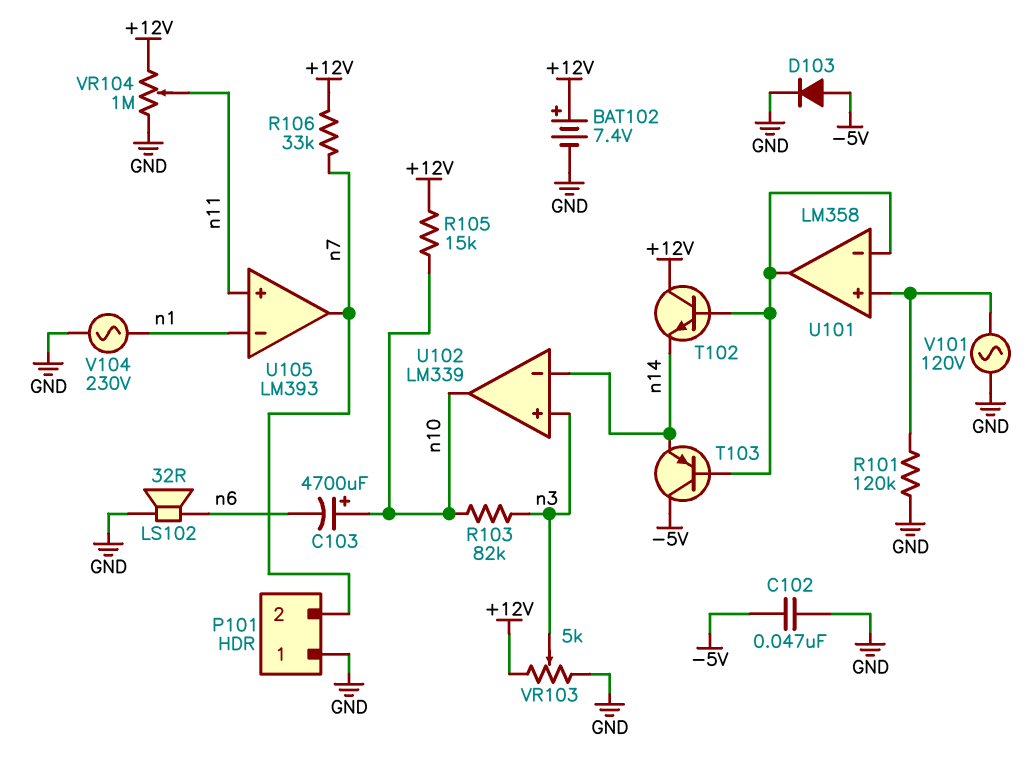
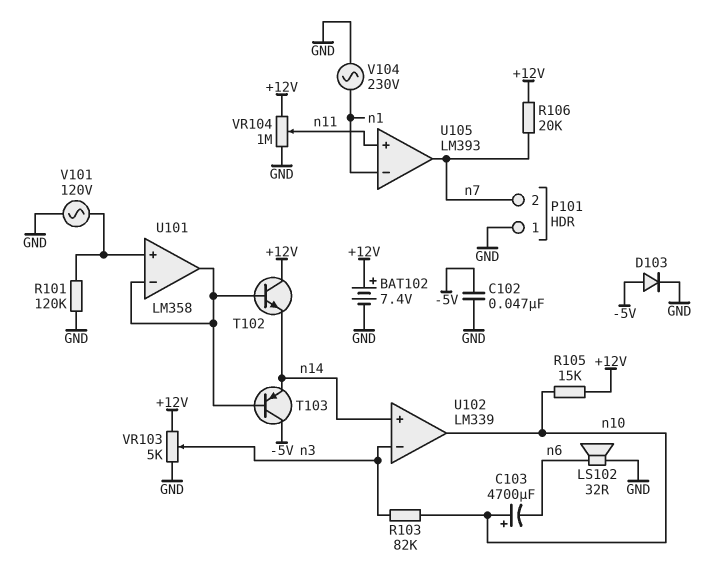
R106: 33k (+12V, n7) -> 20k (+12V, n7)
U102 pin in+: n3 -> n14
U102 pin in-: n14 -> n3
+-------+
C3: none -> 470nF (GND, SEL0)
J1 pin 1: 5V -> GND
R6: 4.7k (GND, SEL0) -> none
+-------+
In the listing above, find the line containing "R106: 33k (+12V, n7) -> 20k (+12V, n7)" and the line containing "U102 pin in-: n14 -> n3", then retype both and every line between them exactly, with nothing else.

R106: 33k (+12V, n7) -> 20k (+12V, n7)
U102 pin in+: n3 -> n14
U102 pin in-: n14 -> n3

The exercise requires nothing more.